DATA SHOWN =>
Segment Open

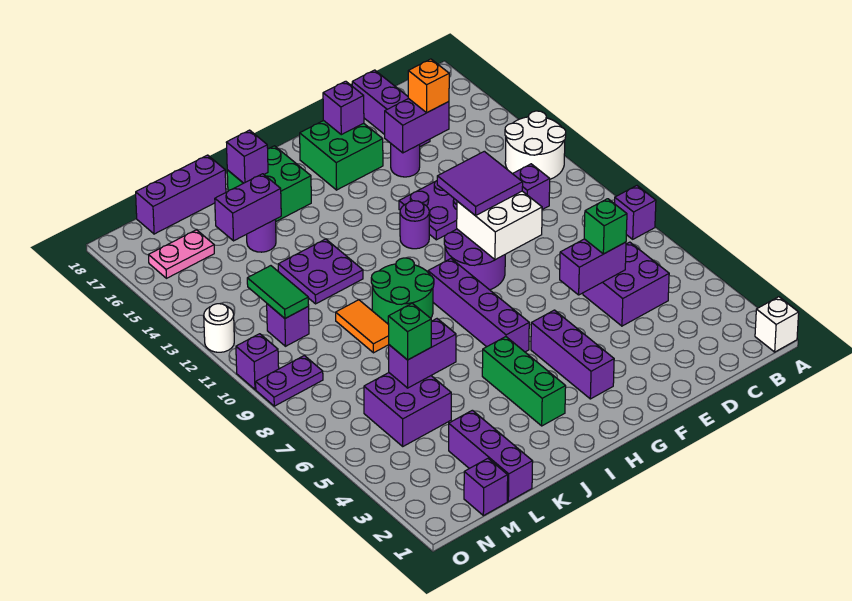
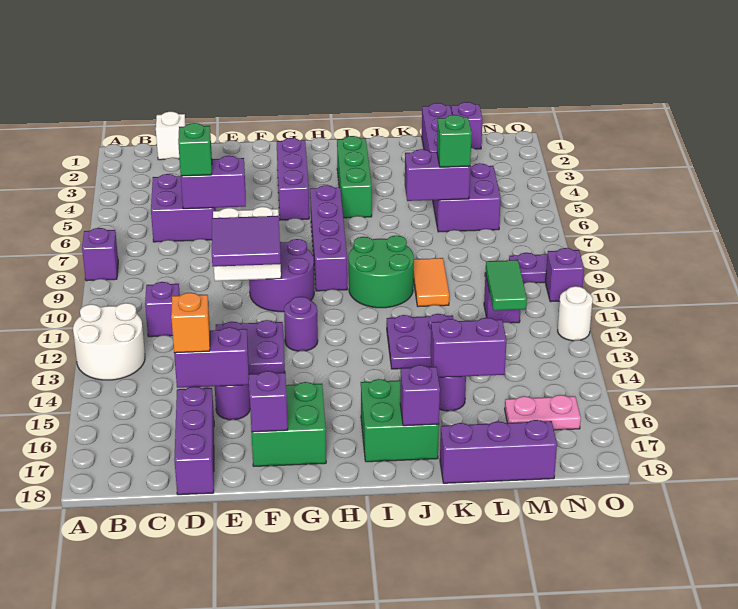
white brick A1 level 1 -> white brick C1 level 1

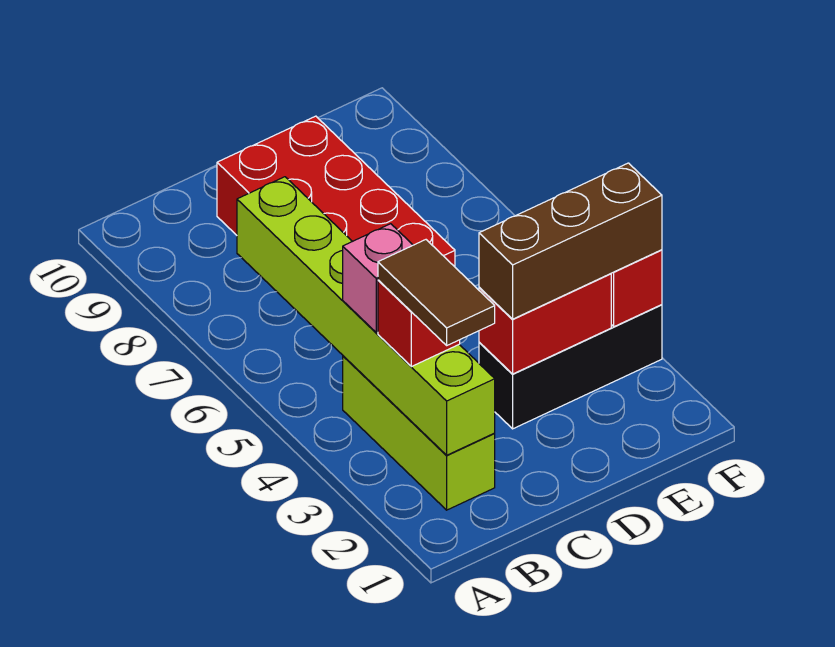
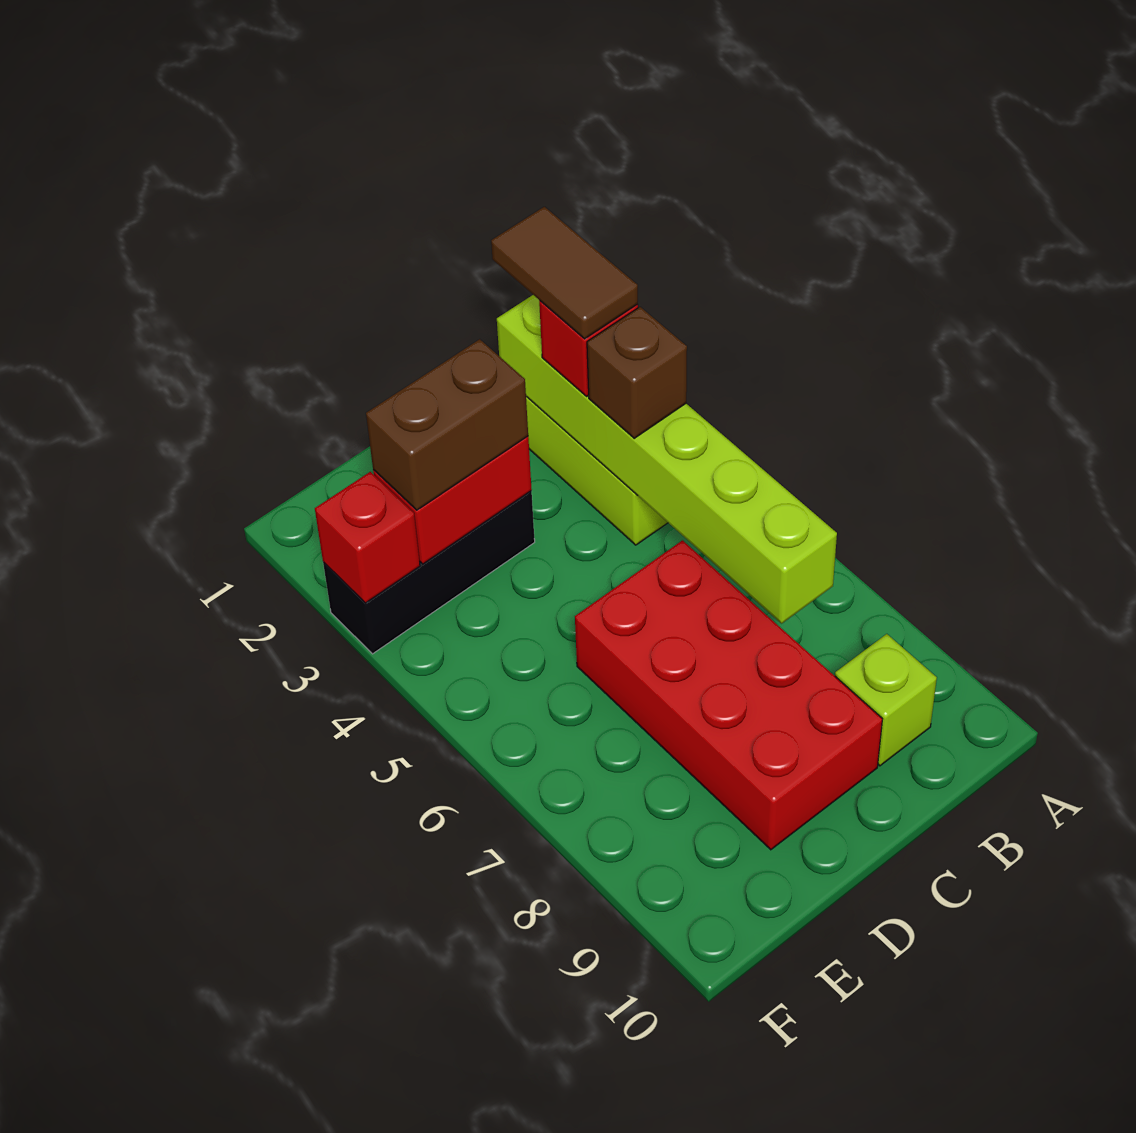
pink brick B4 level 3 -> brown brick B4 level 3
none -> lime brick B9 level 1
brown brick D3:F3 level 3 -> brown brick D3:E3 level 3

Segment Closed

EXERCISE REQUIREMENTS =>
Print exactly the stretch of lines beginning with the one that holds "pink brick B4" and ending at the last line above.

EXERCISE SOLUTION =>
pink brick B4 level 3 -> brown brick B4 level 3
none -> lime brick B9 level 1
brown brick D3:F3 level 3 -> brown brick D3:E3 level 3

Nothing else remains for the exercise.